→ **Records from a dataset**
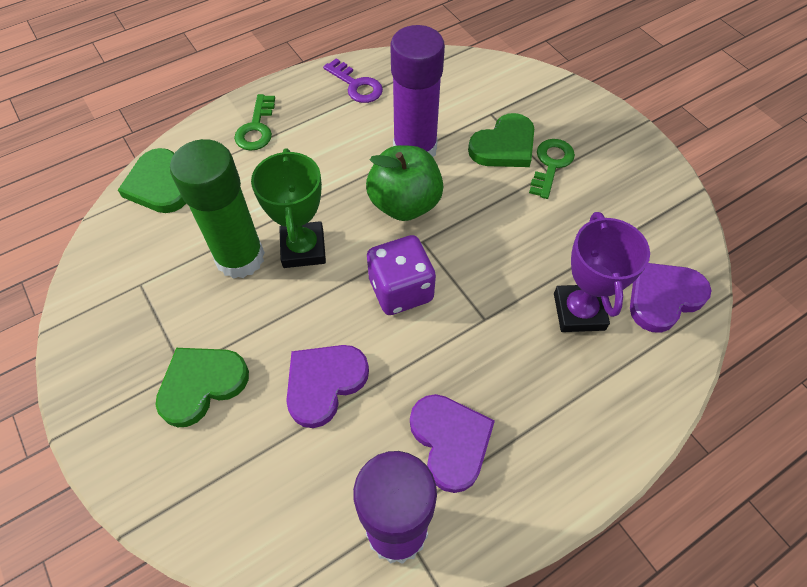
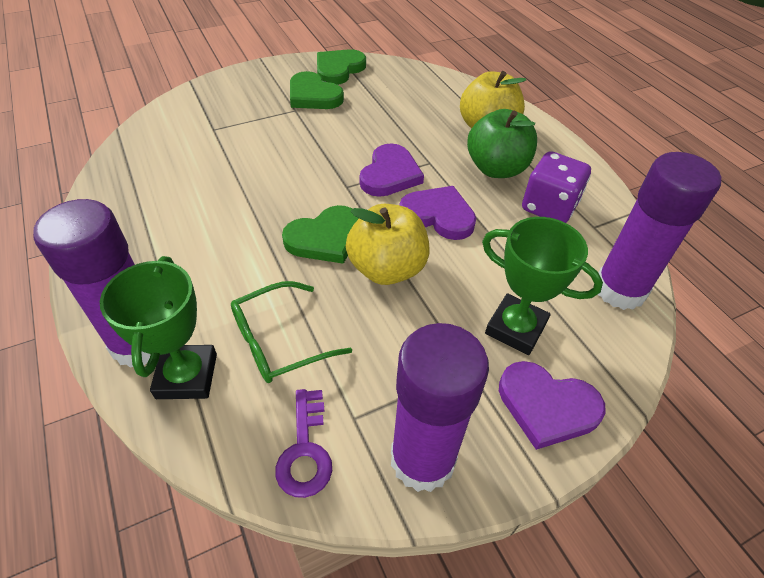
green glasses: 0 -> 1
green glue stick: 1 -> 0
green key: 2 -> 0
green trophy: 1 -> 2
purple glue stick: 2 -> 3
purple trophy: 1 -> 0
yellow apple: 0 -> 2

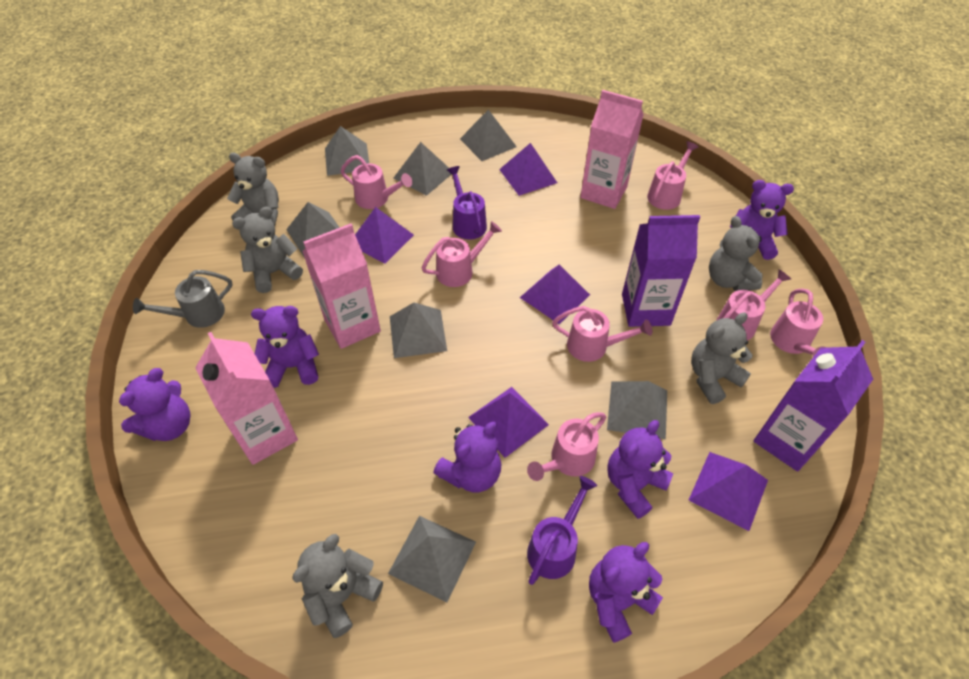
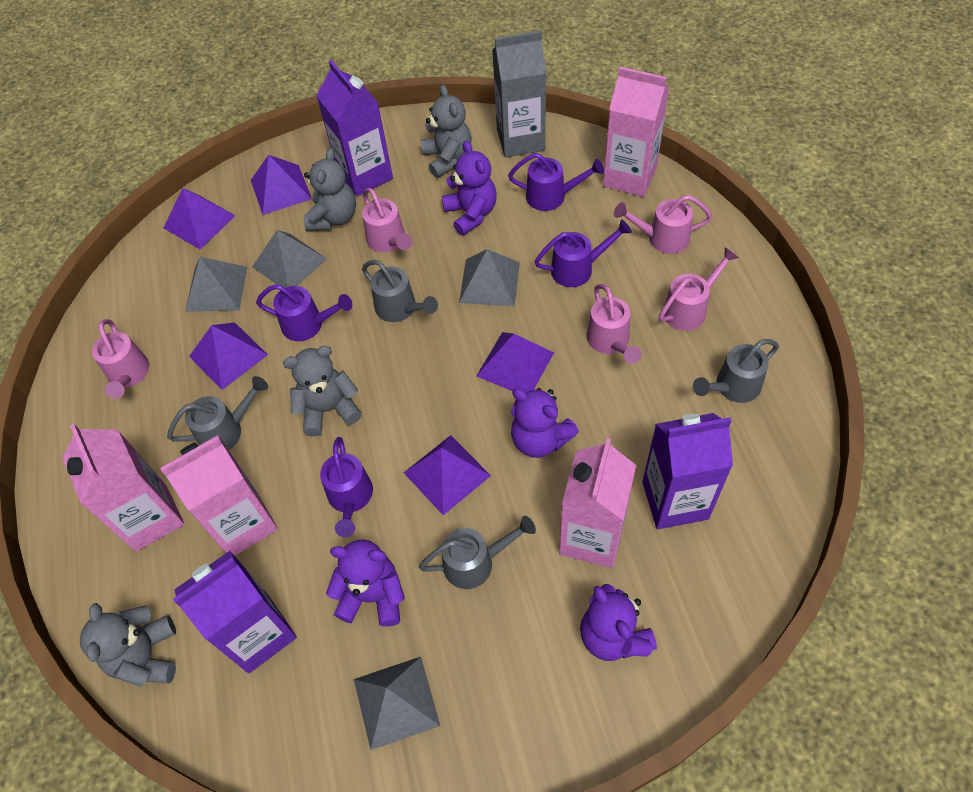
grey carton: 0 -> 1
grey pyramid: 7 -> 4
grey teddy bear: 5 -> 4
grey watering can: 1 -> 4
pink carton: 3 -> 4
pink watering can: 7 -> 5
purple carton: 2 -> 3
purple teddy bear: 6 -> 4
purple watering can: 2 -> 4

→ **WHAT TO WORK ON**
Return only the number of lines in the data above that hold the word "teddy".

→ **RESPONSE TO THIS EXERCISE**
2